The task: For the material below, return exactly the lines starting at the one holding "camera: 50 degrees right, 20 degrees down" and ending at the one holding "(294, 472) = (329, 463): red", counting both as part of the range.

Top of Records for this task

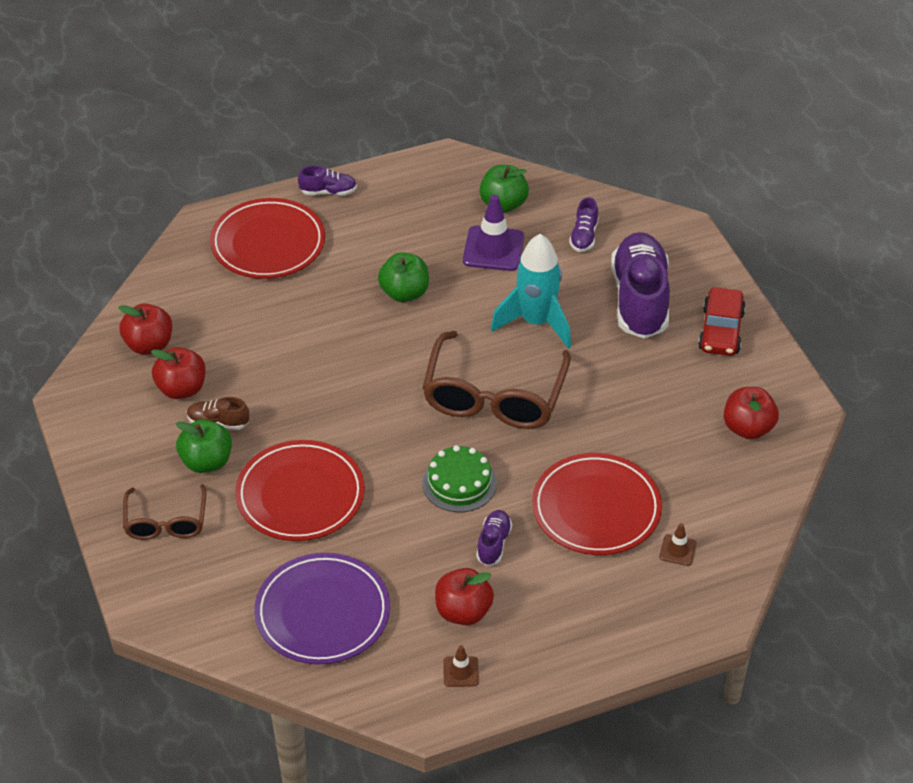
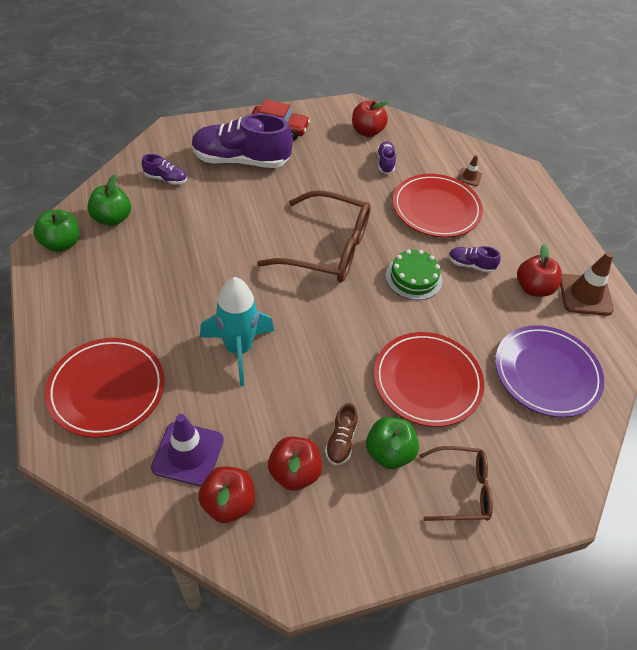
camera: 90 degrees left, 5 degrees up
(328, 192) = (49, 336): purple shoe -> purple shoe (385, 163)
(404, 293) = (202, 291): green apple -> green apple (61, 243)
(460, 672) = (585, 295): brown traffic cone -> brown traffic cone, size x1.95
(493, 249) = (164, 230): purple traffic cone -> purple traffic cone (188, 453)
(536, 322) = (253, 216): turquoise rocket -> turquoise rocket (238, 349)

Bottom of Records for this task
Top of Records for this task

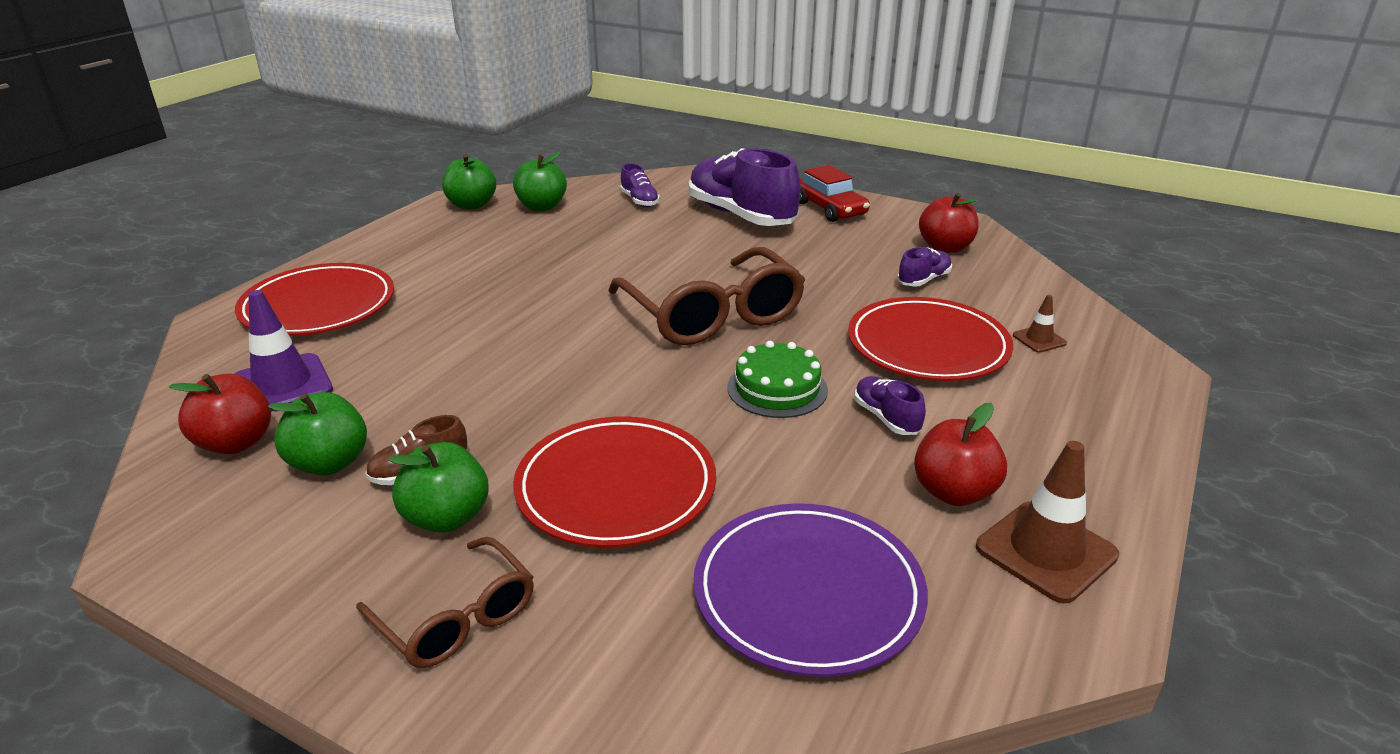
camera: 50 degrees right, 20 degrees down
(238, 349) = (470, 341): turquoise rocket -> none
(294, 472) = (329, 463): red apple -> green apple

Bottom of Records for this task

Exercise answer:
camera: 50 degrees right, 20 degrees down
(238, 349) = (470, 341): turquoise rocket -> none
(294, 472) = (329, 463): red apple -> green apple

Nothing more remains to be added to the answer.